Exercise objective
Would you print the records below word for word, without the pictures?

Source information
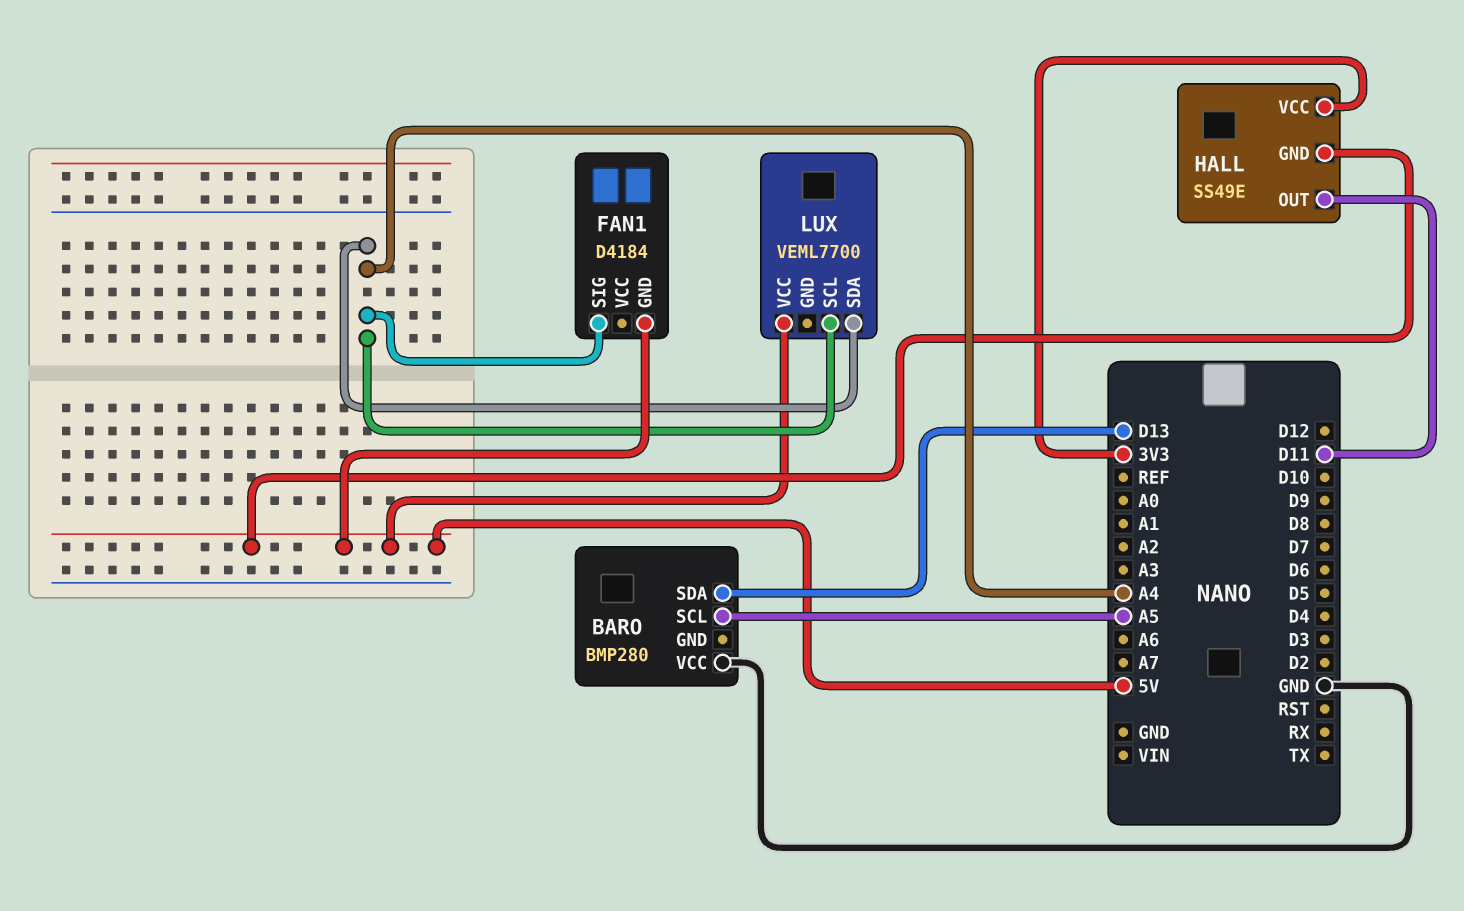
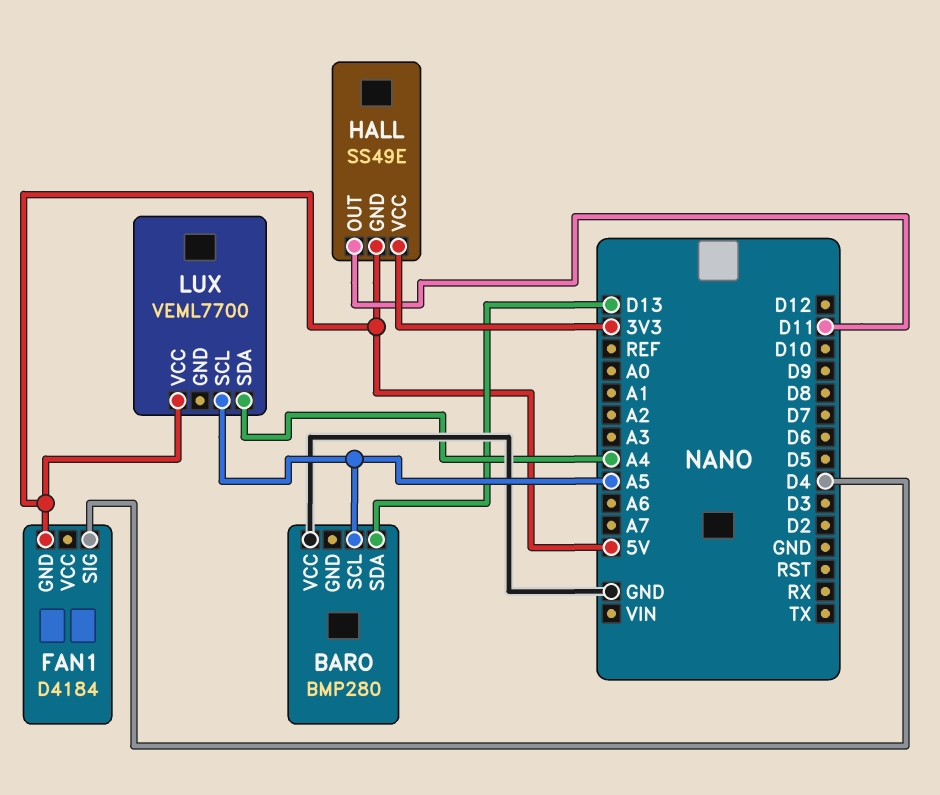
FAN1 pin SIG: A4 -> D4
LUX pin SCL: A4 -> A5

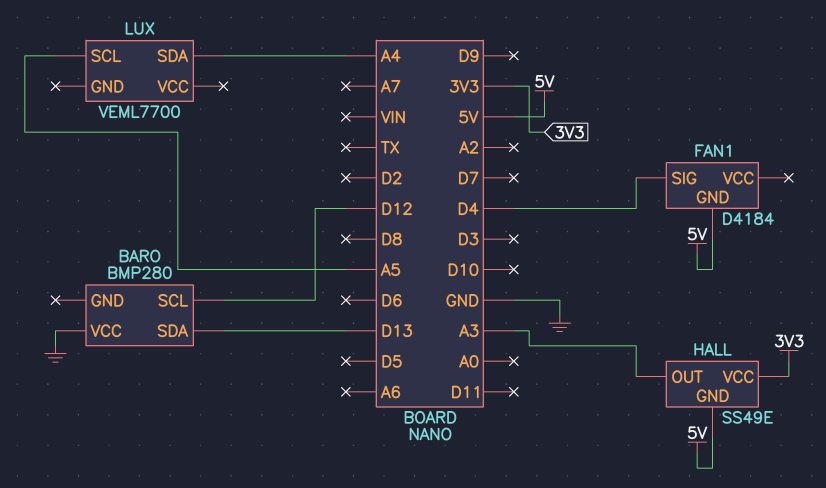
BARO pin SCL: A5 -> D12
HALL pin OUT: D11 -> A3
LUX pin VCC: 5V -> none

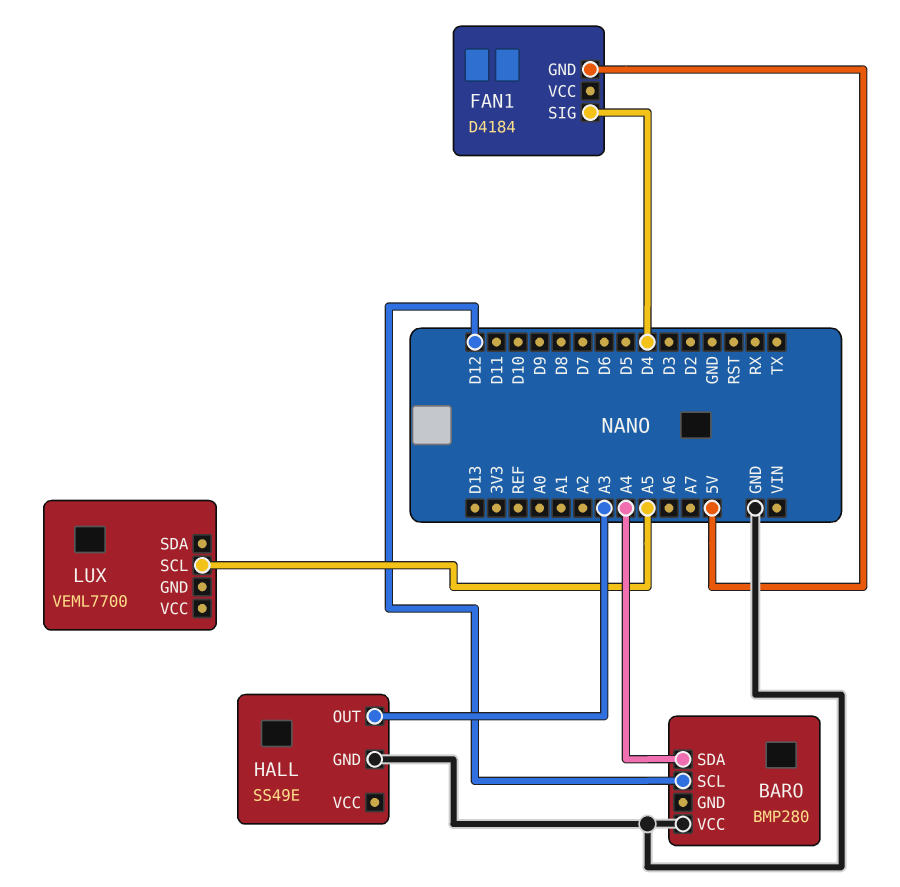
BARO pin SDA: D13 -> A4
HALL pin GND: 5V -> GND
HALL pin VCC: 3V3 -> none
LUX pin SDA: A4 -> none

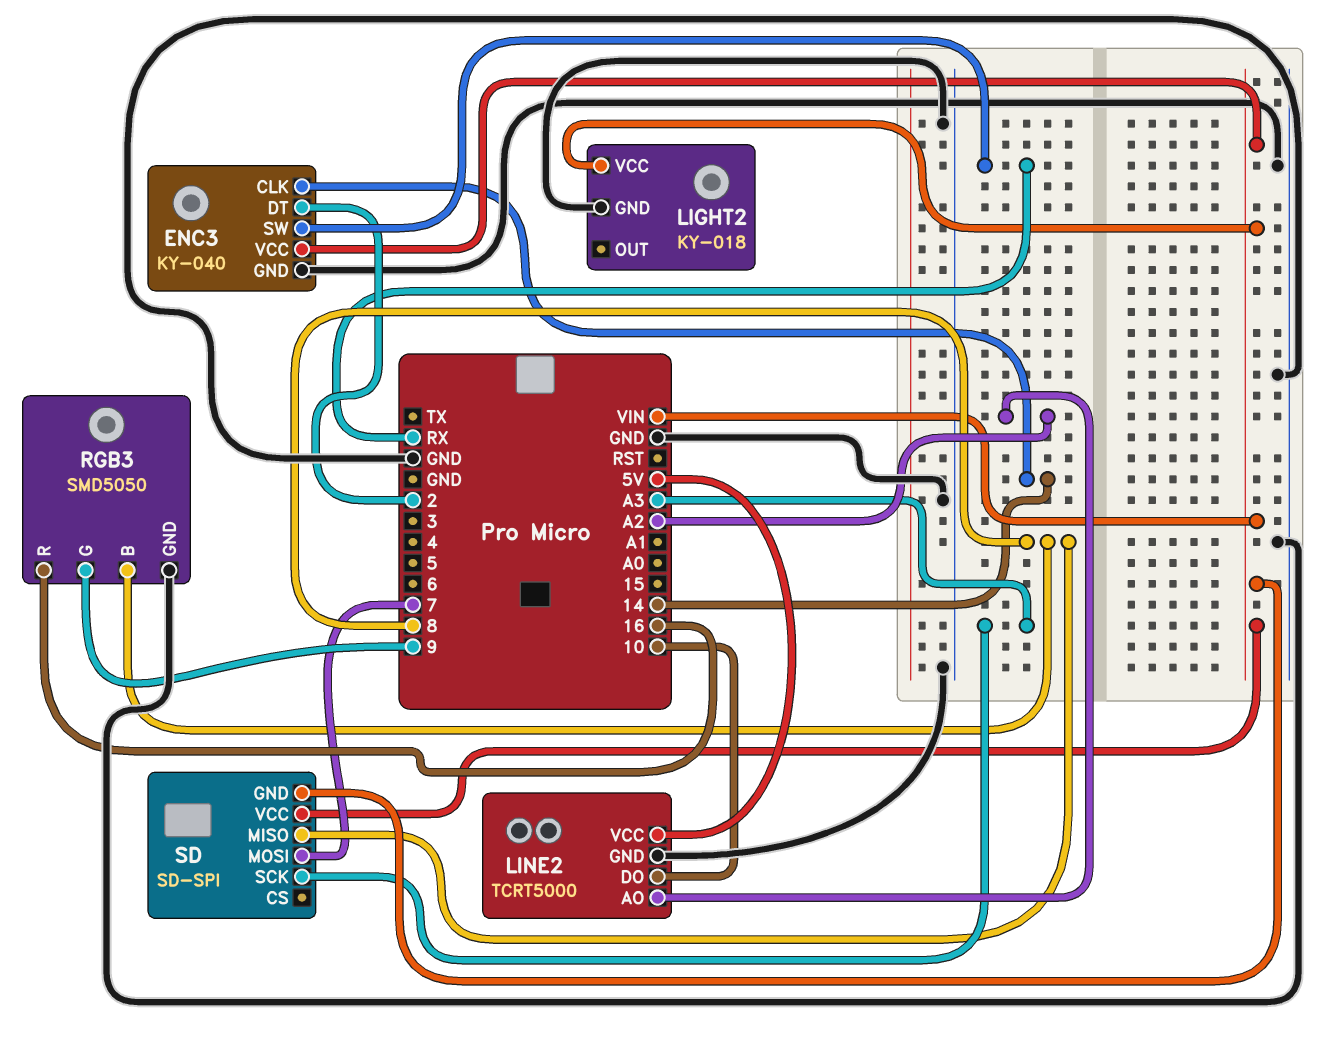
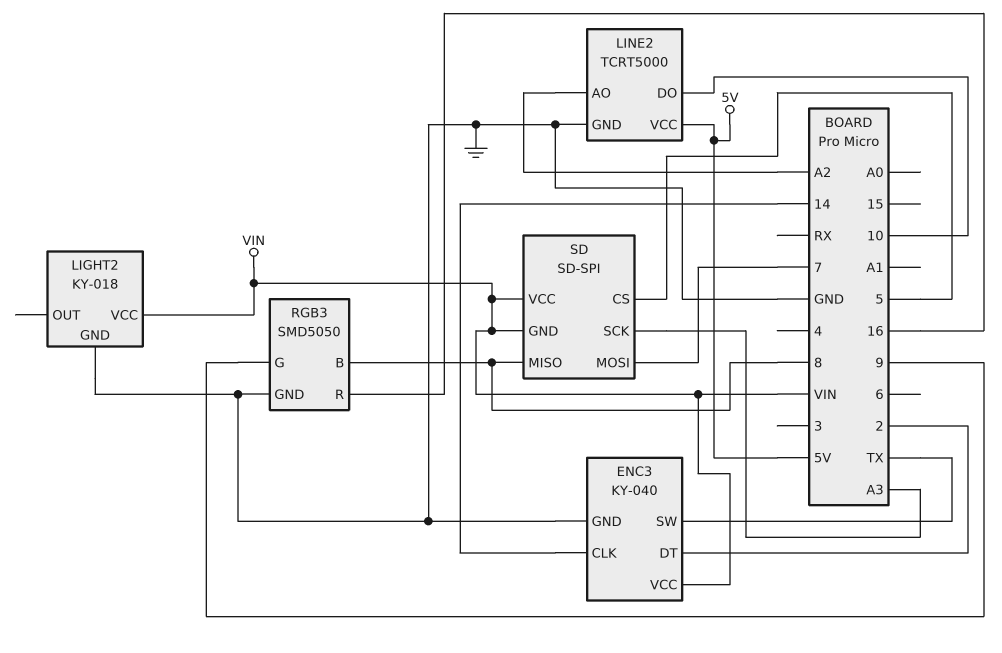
ENC3 pin SW: RX -> TX
SD pin CS: none -> 5

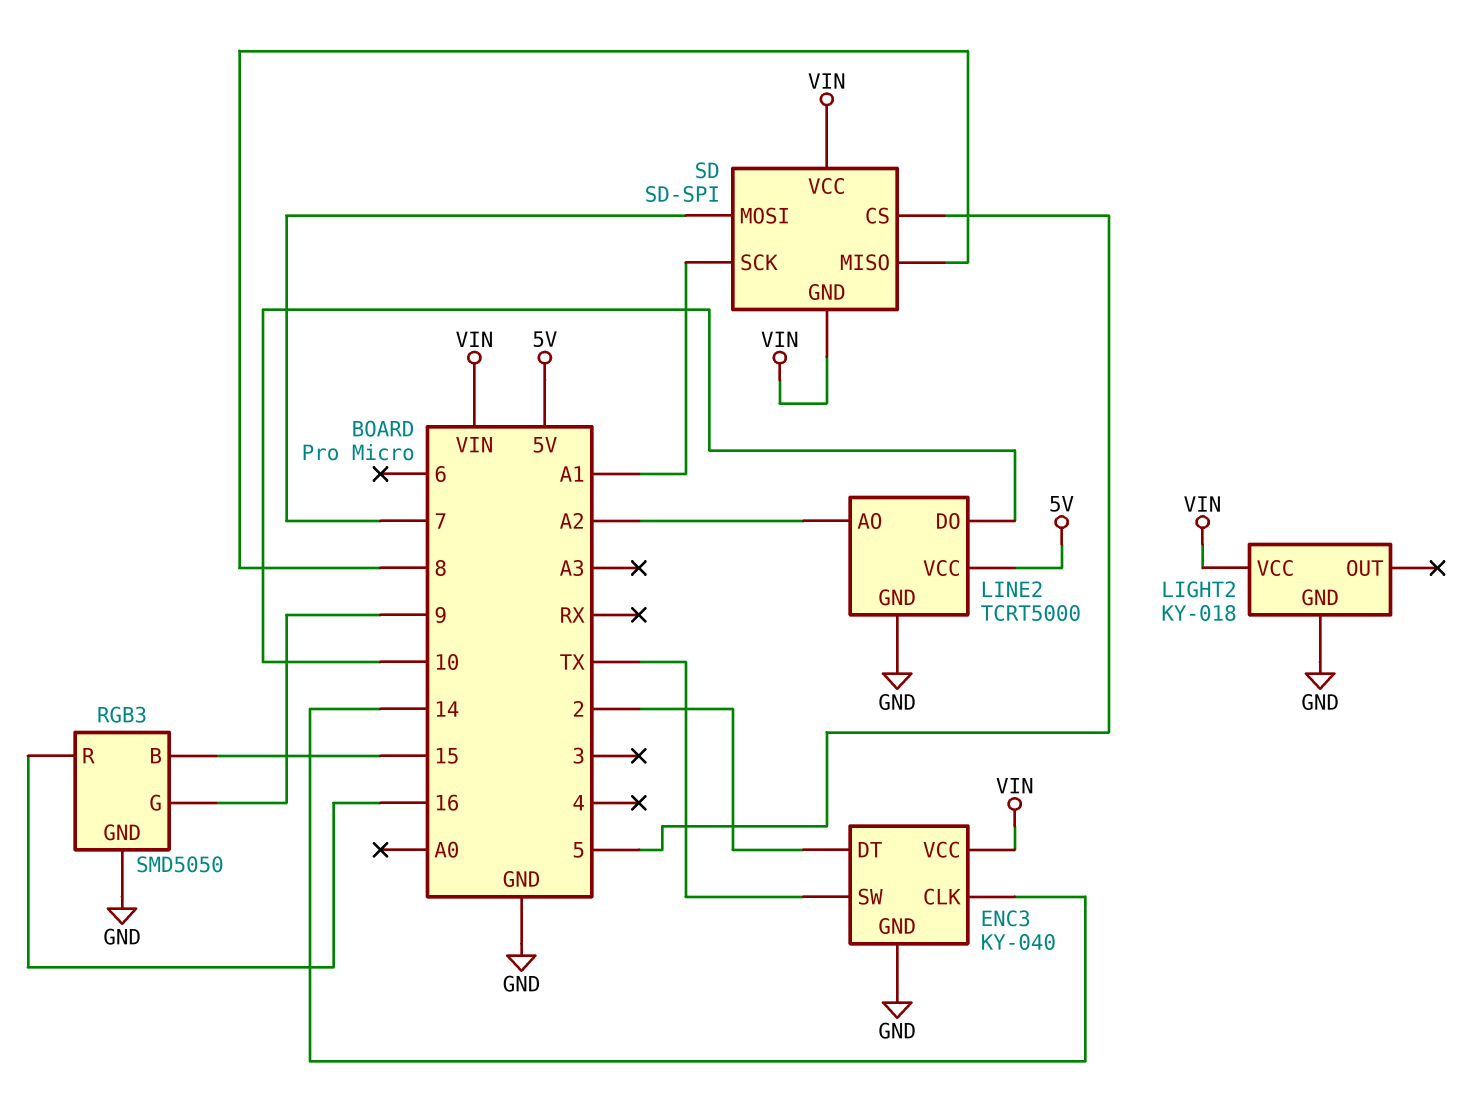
RGB3 pin B: 8 -> 15
SD pin SCK: A3 -> A1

Written response
FAN1 pin SIG: A4 -> D4
LUX pin SCL: A4 -> A5

BARO pin SCL: A5 -> D12
HALL pin OUT: D11 -> A3
LUX pin VCC: 5V -> none

BARO pin SDA: D13 -> A4
HALL pin GND: 5V -> GND
HALL pin VCC: 3V3 -> none
LUX pin SDA: A4 -> none

ENC3 pin SW: RX -> TX
SD pin CS: none -> 5

RGB3 pin B: 8 -> 15
SD pin SCK: A3 -> A1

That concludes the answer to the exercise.